**What to do:**
Lines with the word "shifted" are the ones wanted. Copy each of them from the entries below.

Object change listings
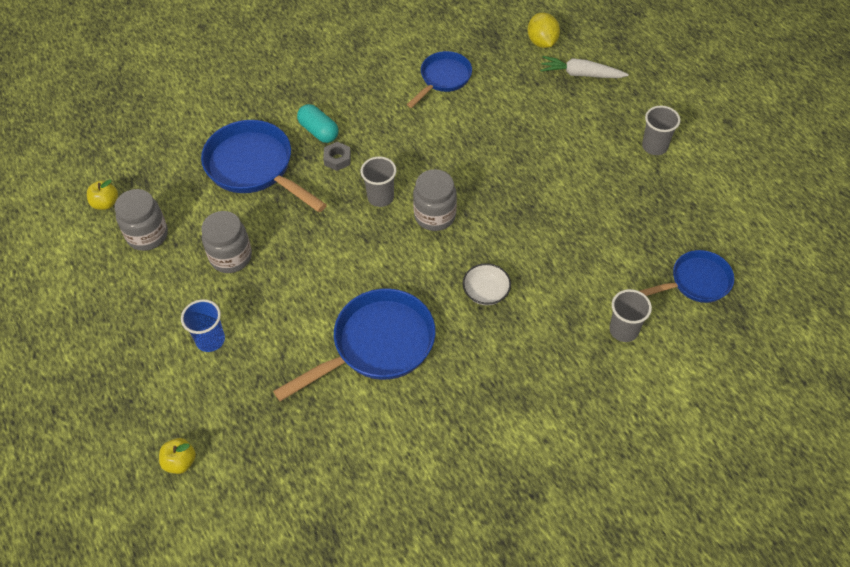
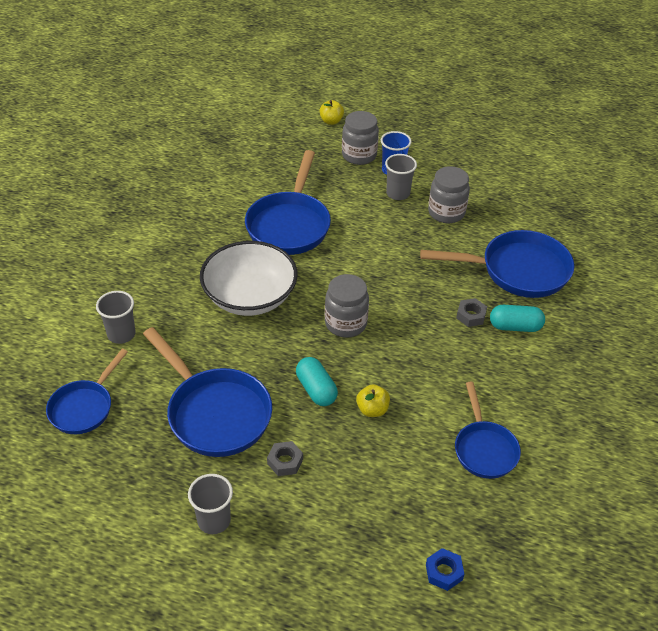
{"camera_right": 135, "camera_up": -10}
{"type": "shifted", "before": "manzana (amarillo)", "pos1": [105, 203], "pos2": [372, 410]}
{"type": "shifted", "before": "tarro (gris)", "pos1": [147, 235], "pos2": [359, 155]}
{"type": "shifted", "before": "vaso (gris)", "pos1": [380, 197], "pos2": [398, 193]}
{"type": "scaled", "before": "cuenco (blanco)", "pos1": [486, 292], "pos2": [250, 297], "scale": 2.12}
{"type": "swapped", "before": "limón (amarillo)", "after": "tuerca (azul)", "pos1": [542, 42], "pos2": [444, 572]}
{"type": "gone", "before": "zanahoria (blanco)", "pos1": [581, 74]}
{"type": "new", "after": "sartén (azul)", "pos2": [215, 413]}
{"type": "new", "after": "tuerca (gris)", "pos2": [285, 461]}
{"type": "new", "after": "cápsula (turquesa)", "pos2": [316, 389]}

**Problem solution:**
{"type": "shifted", "before": "manzana (amarillo)", "pos1": [105, 203], "pos2": [372, 410]}
{"type": "shifted", "before": "tarro (gris)", "pos1": [147, 235], "pos2": [359, 155]}
{"type": "shifted", "before": "vaso (gris)", "pos1": [380, 197], "pos2": [398, 193]}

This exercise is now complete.